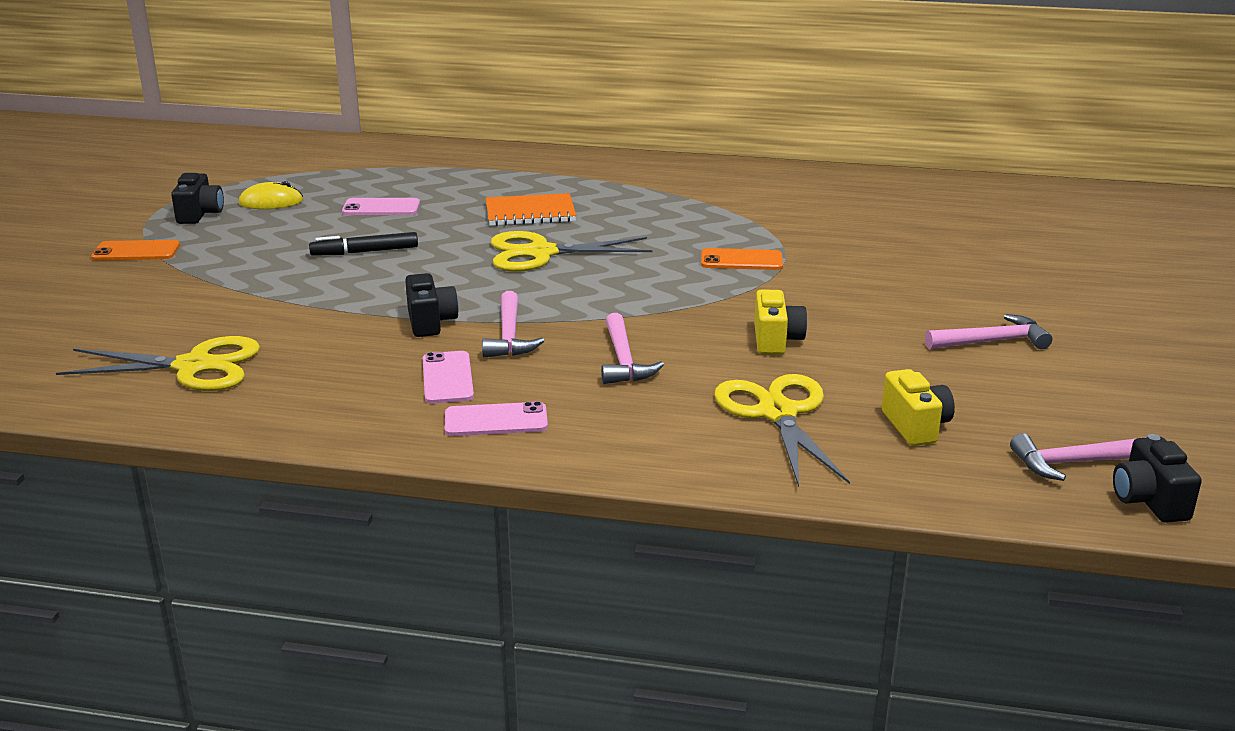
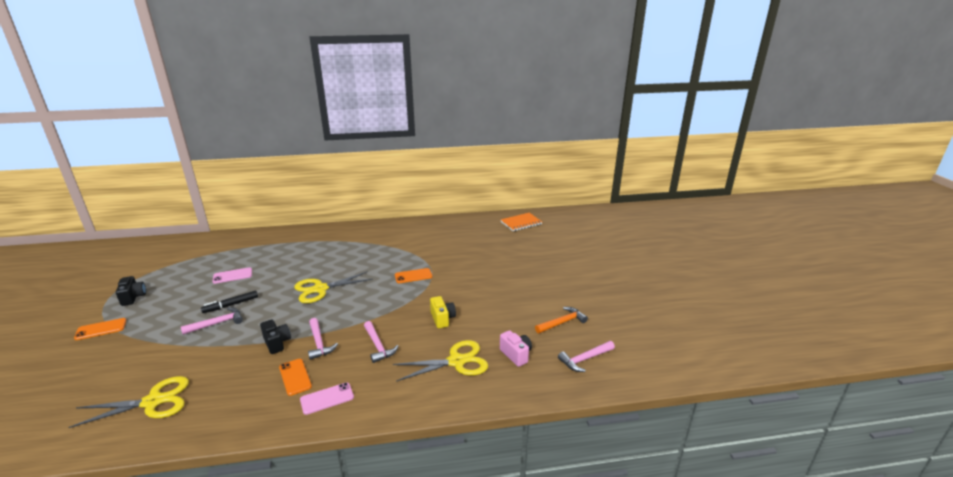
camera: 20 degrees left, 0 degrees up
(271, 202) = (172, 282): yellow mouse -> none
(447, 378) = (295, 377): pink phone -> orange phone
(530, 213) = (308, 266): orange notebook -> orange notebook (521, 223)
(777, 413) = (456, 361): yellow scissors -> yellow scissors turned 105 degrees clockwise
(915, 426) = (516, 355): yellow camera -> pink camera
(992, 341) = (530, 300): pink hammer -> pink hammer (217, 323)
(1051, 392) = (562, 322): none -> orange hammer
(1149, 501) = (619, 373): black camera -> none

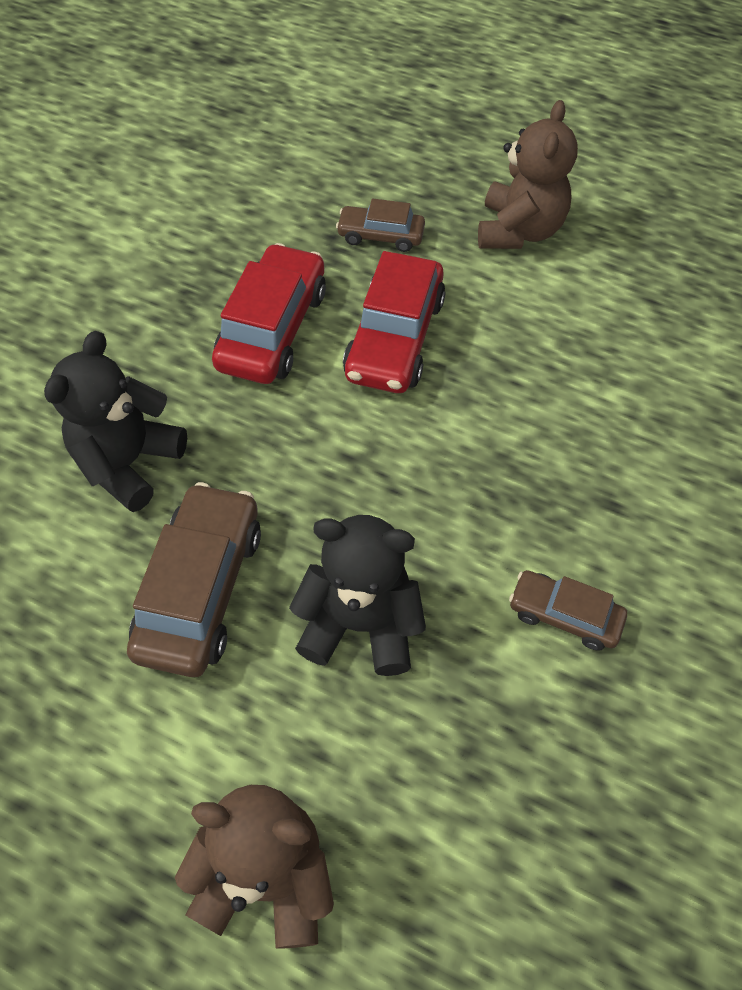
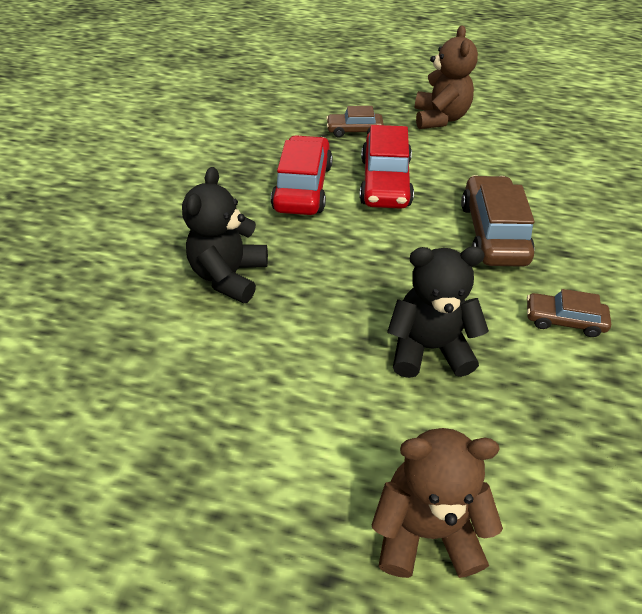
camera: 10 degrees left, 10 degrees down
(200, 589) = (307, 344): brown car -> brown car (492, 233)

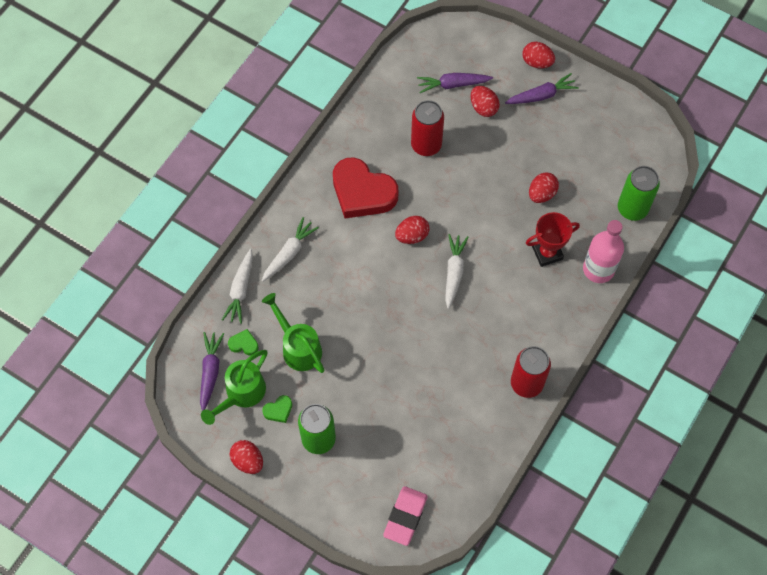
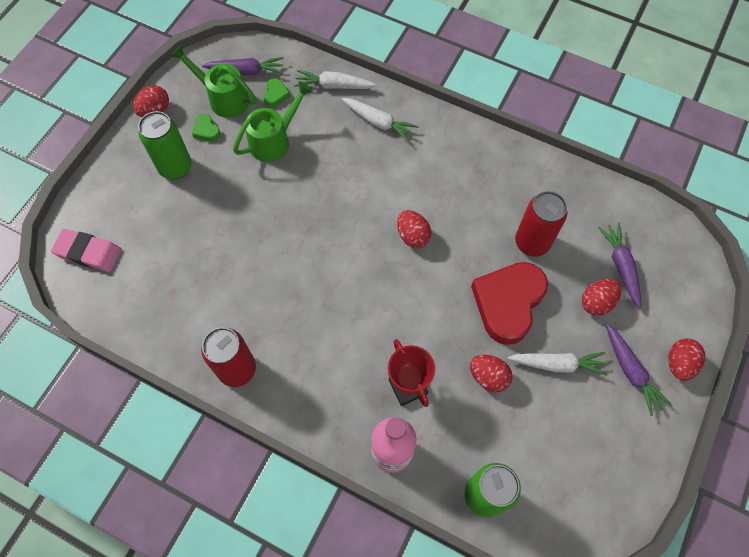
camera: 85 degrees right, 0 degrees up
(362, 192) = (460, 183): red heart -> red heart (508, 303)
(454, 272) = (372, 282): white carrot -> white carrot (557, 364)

• • • • •

Your task:
Each line above should be returned exactly as written, apart from any pictures.

Task result:
camera: 20 degrees left, 0 degrees up
(271, 202) = (172, 282): yellow mouse -> none
(447, 378) = (295, 377): pink phone -> orange phone
(530, 213) = (308, 266): orange notebook -> orange notebook (521, 223)
(777, 413) = (456, 361): yellow scissors -> yellow scissors turned 105 degrees clockwise
(915, 426) = (516, 355): yellow camera -> pink camera
(992, 341) = (530, 300): pink hammer -> pink hammer (217, 323)
(1051, 392) = (562, 322): none -> orange hammer
(1149, 501) = (619, 373): black camera -> none

camera: 10 degrees left, 10 degrees down
(200, 589) = (307, 344): brown car -> brown car (492, 233)

camera: 85 degrees right, 0 degrees up
(362, 192) = (460, 183): red heart -> red heart (508, 303)
(454, 272) = (372, 282): white carrot -> white carrot (557, 364)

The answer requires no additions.